Directions for this task —
Look below for the line that has "L3: 15uH (GND, N2) -> 15uH (N1, N2)". Set down the lines from there through the line that has "JP101 pin 2: N003 -> DGND", exactly as written.

◇ ◇ ◇

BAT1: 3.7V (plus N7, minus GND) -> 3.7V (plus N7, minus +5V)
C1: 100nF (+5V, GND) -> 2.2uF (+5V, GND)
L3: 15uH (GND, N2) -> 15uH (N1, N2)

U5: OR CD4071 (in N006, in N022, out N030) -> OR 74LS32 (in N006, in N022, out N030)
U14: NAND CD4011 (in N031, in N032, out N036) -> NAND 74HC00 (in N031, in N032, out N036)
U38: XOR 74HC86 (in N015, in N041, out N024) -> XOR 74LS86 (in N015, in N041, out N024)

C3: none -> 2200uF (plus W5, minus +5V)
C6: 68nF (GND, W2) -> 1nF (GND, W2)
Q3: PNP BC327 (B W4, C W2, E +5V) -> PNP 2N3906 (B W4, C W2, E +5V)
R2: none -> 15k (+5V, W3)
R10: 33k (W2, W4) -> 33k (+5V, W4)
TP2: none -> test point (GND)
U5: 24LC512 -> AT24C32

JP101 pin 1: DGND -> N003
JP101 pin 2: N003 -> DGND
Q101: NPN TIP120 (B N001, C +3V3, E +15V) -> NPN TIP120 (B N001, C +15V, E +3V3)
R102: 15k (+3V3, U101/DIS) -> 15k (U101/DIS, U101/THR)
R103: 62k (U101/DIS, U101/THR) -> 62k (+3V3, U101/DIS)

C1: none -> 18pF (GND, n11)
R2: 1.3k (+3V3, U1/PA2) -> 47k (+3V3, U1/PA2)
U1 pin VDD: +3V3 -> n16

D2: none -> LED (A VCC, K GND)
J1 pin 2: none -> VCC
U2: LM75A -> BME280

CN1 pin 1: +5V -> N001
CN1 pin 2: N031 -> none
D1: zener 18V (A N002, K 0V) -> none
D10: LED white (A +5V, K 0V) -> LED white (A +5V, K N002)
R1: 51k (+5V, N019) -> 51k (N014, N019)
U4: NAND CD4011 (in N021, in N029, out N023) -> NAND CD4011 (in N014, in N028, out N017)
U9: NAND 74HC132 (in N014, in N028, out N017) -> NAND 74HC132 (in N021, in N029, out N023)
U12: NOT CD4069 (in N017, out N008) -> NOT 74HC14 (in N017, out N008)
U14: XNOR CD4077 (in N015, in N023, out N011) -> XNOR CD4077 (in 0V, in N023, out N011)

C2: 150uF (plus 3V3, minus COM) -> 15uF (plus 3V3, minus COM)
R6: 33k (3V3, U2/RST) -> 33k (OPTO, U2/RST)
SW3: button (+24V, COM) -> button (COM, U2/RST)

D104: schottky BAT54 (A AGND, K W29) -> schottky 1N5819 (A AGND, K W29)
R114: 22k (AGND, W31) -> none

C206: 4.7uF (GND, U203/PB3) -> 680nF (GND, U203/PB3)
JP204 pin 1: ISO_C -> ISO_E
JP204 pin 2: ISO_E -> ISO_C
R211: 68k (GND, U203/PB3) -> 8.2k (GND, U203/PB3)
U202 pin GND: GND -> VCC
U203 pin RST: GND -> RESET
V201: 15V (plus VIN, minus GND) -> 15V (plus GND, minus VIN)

◇ ◇ ◇

Solution below —
L3: 15uH (GND, N2) -> 15uH (N1, N2)

U5: OR CD4071 (in N006, in N022, out N030) -> OR 74LS32 (in N006, in N022, out N030)
U14: NAND CD4011 (in N031, in N032, out N036) -> NAND 74HC00 (in N031, in N032, out N036)
U38: XOR 74HC86 (in N015, in N041, out N024) -> XOR 74LS86 (in N015, in N041, out N024)

C3: none -> 2200uF (plus W5, minus +5V)
C6: 68nF (GND, W2) -> 1nF (GND, W2)
Q3: PNP BC327 (B W4, C W2, E +5V) -> PNP 2N3906 (B W4, C W2, E +5V)
R2: none -> 15k (+5V, W3)
R10: 33k (W2, W4) -> 33k (+5V, W4)
TP2: none -> test point (GND)
U5: 24LC512 -> AT24C32

JP101 pin 1: DGND -> N003
JP101 pin 2: N003 -> DGND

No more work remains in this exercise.